(Task)
Copy the records below line for line without changing any wording. Omit the pictures.

(Stored items)

[START]

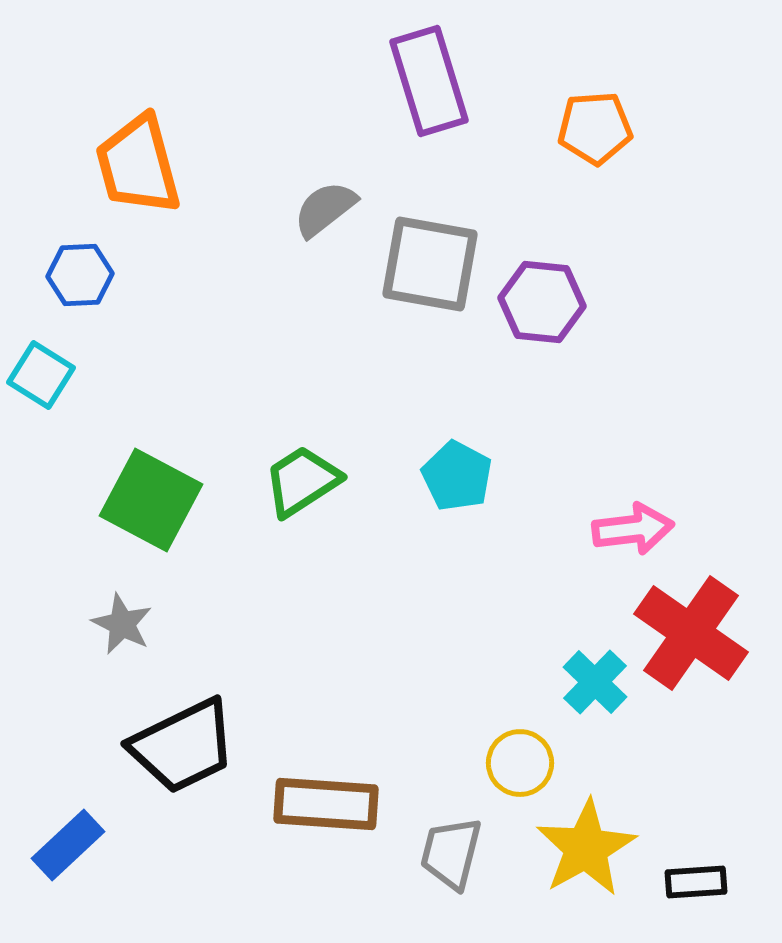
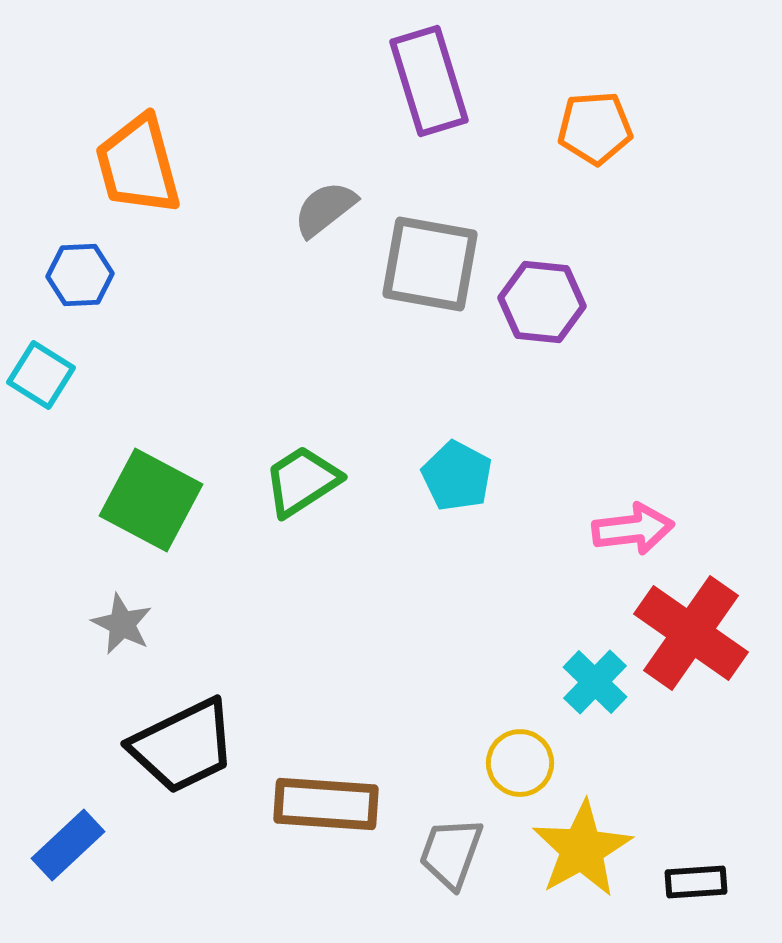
yellow star: moved 4 px left, 1 px down
gray trapezoid: rotated 6 degrees clockwise
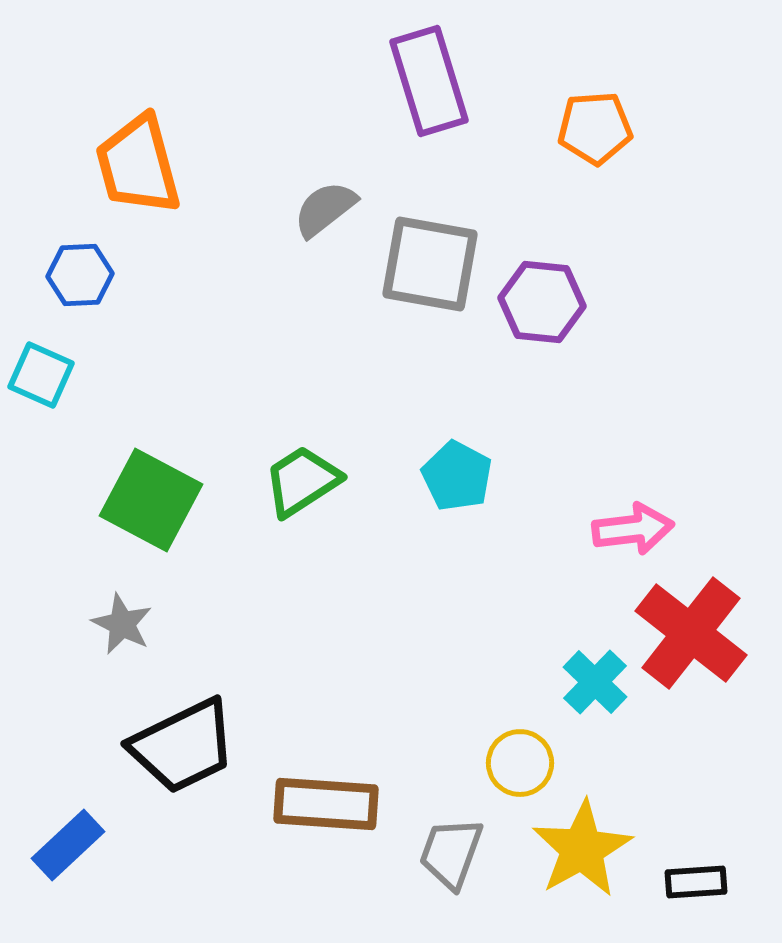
cyan square: rotated 8 degrees counterclockwise
red cross: rotated 3 degrees clockwise
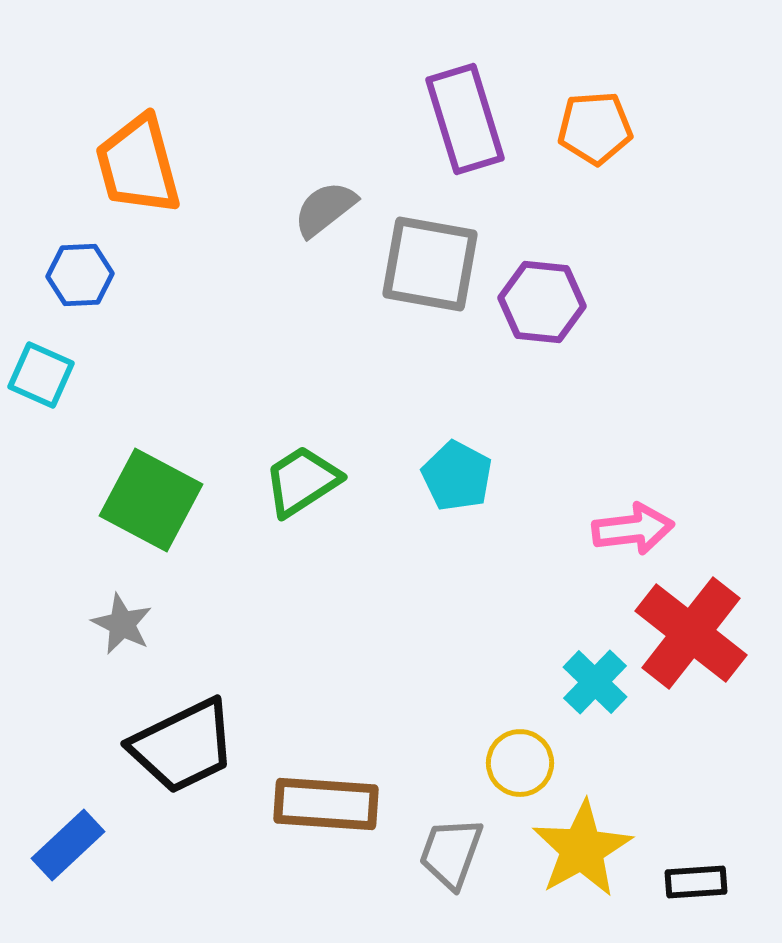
purple rectangle: moved 36 px right, 38 px down
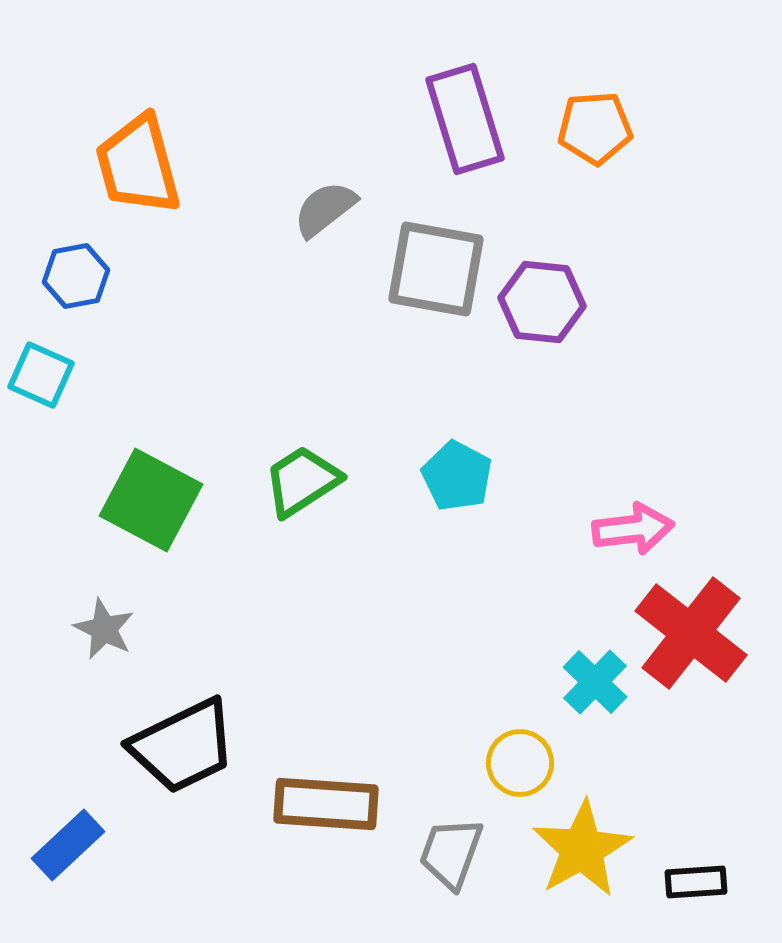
gray square: moved 6 px right, 5 px down
blue hexagon: moved 4 px left, 1 px down; rotated 8 degrees counterclockwise
gray star: moved 18 px left, 5 px down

[END]

(Written solution)
yellow star: moved 4 px left, 1 px down
gray trapezoid: rotated 6 degrees clockwise
cyan square: rotated 8 degrees counterclockwise
red cross: rotated 3 degrees clockwise
purple rectangle: moved 36 px right, 38 px down
gray square: moved 6 px right, 5 px down
blue hexagon: moved 4 px left, 1 px down; rotated 8 degrees counterclockwise
gray star: moved 18 px left, 5 px down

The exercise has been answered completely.